Directions for this task:
Each line of the records must appear in your answer exactly, with no pictures.

── Source material ──

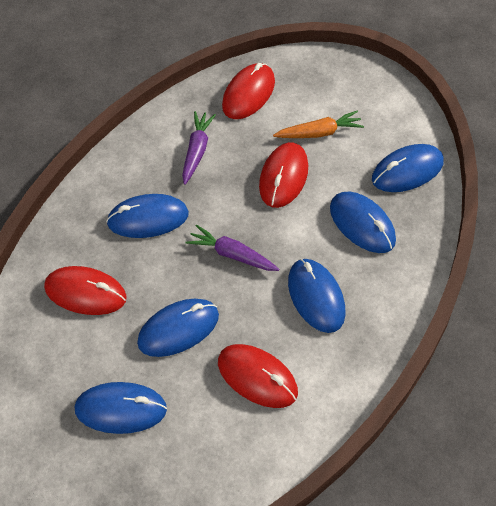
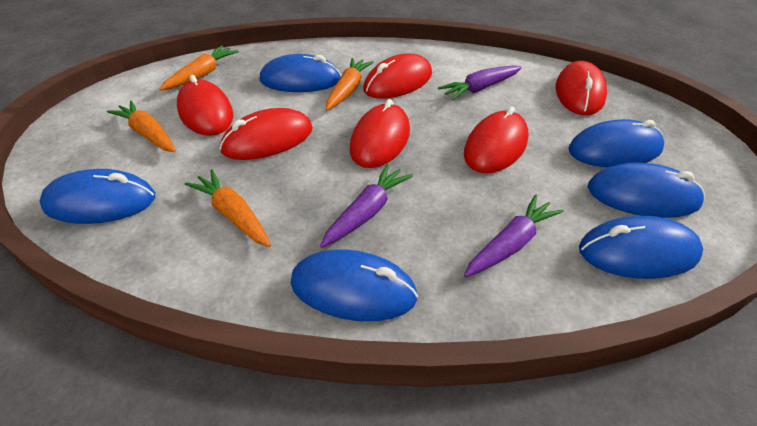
orange carrot: 1 -> 4
purple carrot: 2 -> 3
red mouse: 4 -> 6

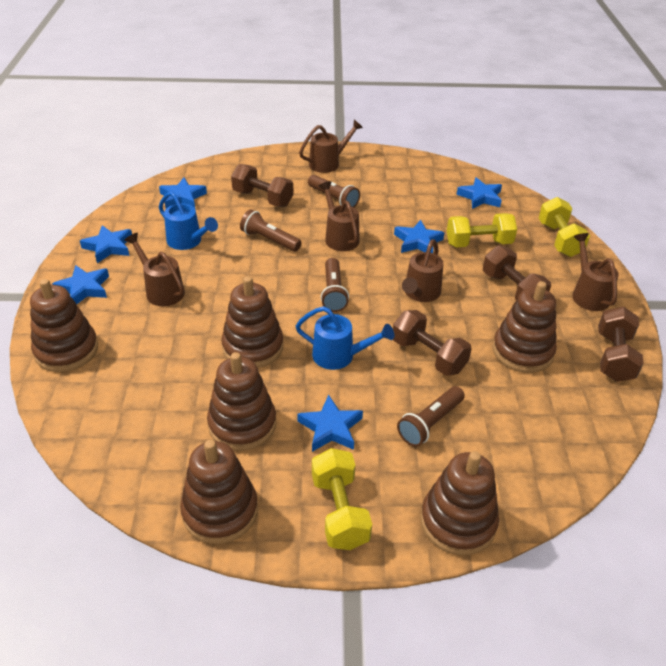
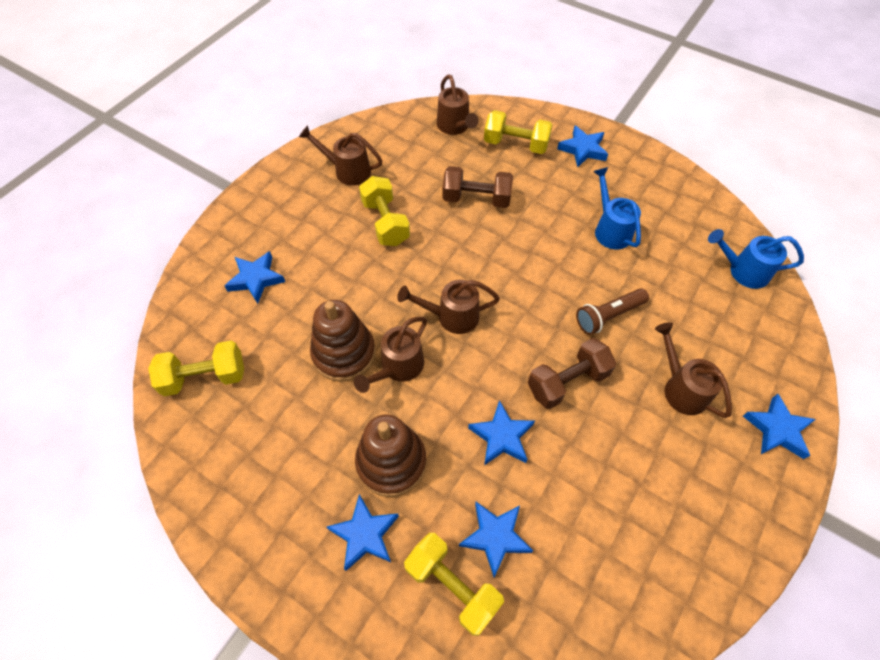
brown dumbbell: 4 -> 2
brown flashlight: 4 -> 1
brown stacking toy: 6 -> 2
yellow dumbbell: 3 -> 4

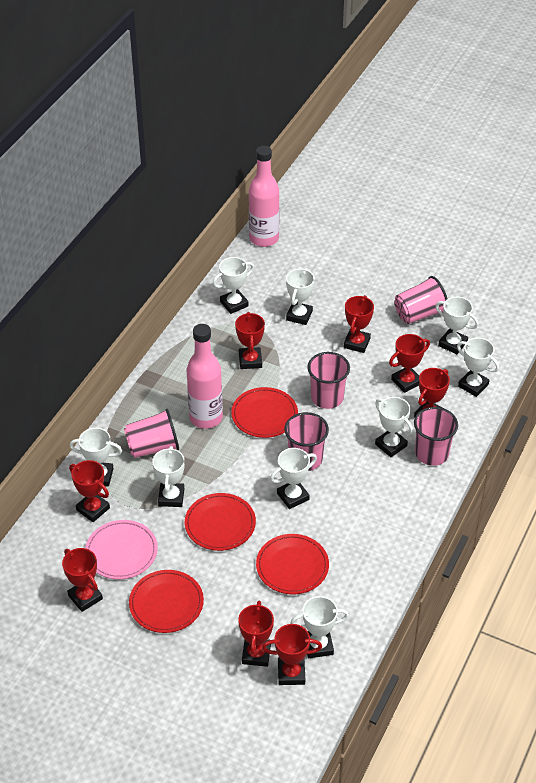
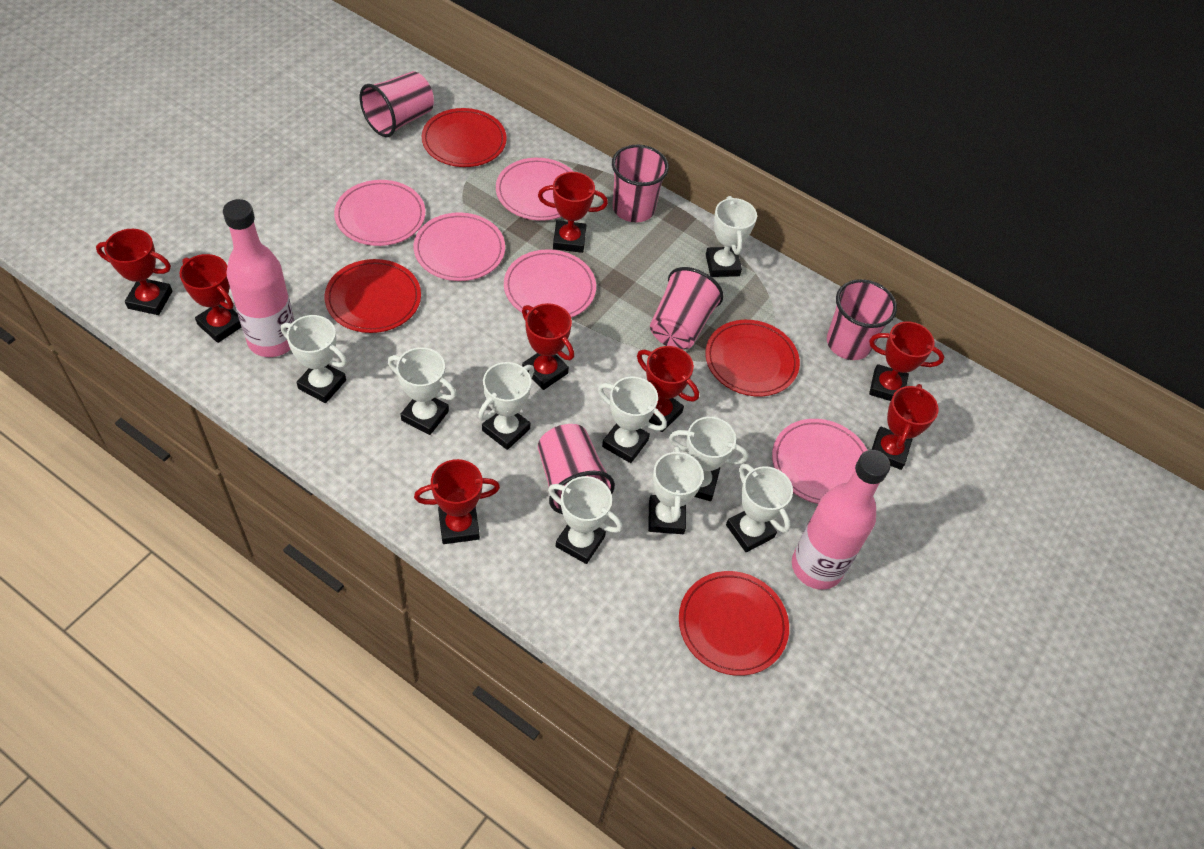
pink plate: 1 -> 5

───

Result of the task:
orange carrot: 1 -> 4
purple carrot: 2 -> 3
red mouse: 4 -> 6

brown dumbbell: 4 -> 2
brown flashlight: 4 -> 1
brown stacking toy: 6 -> 2
yellow dumbbell: 3 -> 4

pink plate: 1 -> 5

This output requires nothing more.